> To do
Emit the data below verbatim, stripping out any pictures.

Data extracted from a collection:
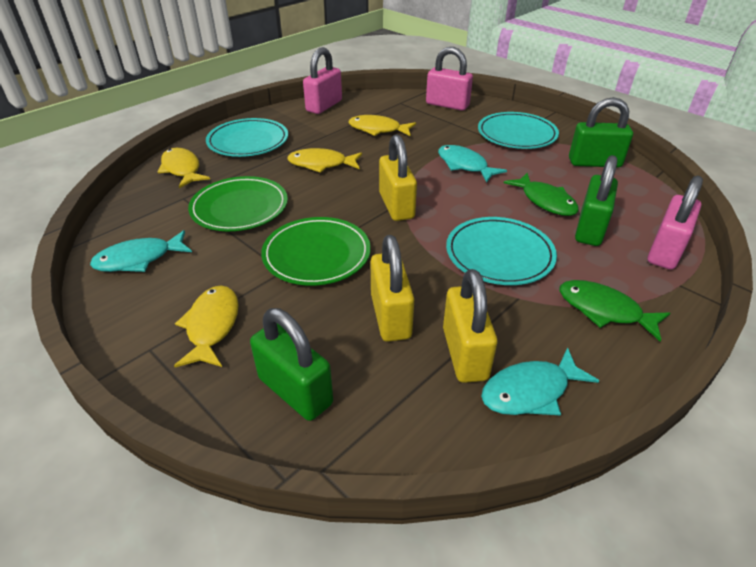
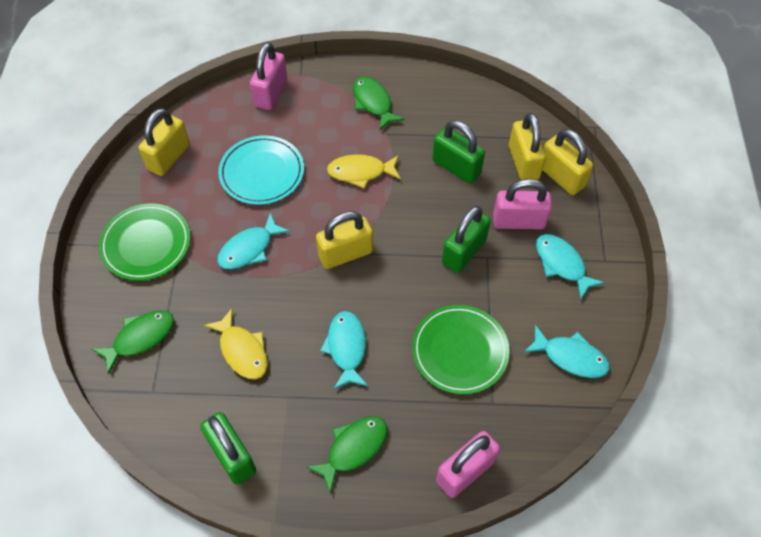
green fish: 2 -> 3
turquoise fish: 3 -> 4
turquoise plate: 3 -> 1
yellow fish: 4 -> 2
yellow padlock: 3 -> 4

> Solution
green fish: 2 -> 3
turquoise fish: 3 -> 4
turquoise plate: 3 -> 1
yellow fish: 4 -> 2
yellow padlock: 3 -> 4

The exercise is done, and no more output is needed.